Problem
Find "Give the centreline" in the records that follow; print that line and each subsequent line through the last one, verbatim and with nothing added.

Input data

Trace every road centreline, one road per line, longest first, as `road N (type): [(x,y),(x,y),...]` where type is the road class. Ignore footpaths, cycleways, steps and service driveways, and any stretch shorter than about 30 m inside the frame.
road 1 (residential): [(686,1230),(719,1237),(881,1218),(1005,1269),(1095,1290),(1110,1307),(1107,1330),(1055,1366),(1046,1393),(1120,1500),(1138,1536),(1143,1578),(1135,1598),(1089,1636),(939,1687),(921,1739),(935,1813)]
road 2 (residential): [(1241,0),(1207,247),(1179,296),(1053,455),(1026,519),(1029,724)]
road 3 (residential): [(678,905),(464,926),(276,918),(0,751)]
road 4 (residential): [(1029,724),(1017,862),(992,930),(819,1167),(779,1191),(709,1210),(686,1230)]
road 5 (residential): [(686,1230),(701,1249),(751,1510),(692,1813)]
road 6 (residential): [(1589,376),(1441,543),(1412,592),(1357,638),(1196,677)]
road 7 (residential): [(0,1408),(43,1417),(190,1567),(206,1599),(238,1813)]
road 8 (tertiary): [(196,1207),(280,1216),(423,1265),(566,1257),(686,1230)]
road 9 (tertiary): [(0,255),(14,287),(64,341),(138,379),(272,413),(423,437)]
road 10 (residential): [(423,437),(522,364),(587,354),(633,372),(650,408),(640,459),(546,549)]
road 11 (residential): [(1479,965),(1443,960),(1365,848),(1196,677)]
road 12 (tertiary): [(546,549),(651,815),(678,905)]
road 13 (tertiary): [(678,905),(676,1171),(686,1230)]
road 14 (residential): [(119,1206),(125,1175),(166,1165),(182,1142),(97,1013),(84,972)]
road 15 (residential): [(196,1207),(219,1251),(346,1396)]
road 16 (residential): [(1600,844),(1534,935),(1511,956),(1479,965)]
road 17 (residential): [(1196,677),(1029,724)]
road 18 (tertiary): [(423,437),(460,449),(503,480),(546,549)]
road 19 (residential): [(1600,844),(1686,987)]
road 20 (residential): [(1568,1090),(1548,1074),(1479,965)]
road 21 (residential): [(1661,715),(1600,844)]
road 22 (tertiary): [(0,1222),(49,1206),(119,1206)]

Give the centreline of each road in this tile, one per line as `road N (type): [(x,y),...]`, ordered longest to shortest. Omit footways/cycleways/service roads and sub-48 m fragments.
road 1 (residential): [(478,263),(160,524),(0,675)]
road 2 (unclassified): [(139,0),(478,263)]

Solved exercise
Give the centreline of each road in this tile, one per line as `road N (type): [(x,y),...]`, ordered longest to shortest. Omit footways/cycleways/service roads and sub-48 m fragments.
road 1 (residential): [(478,263),(160,524),(0,675)]
road 2 (unclassified): [(139,0),(478,263)]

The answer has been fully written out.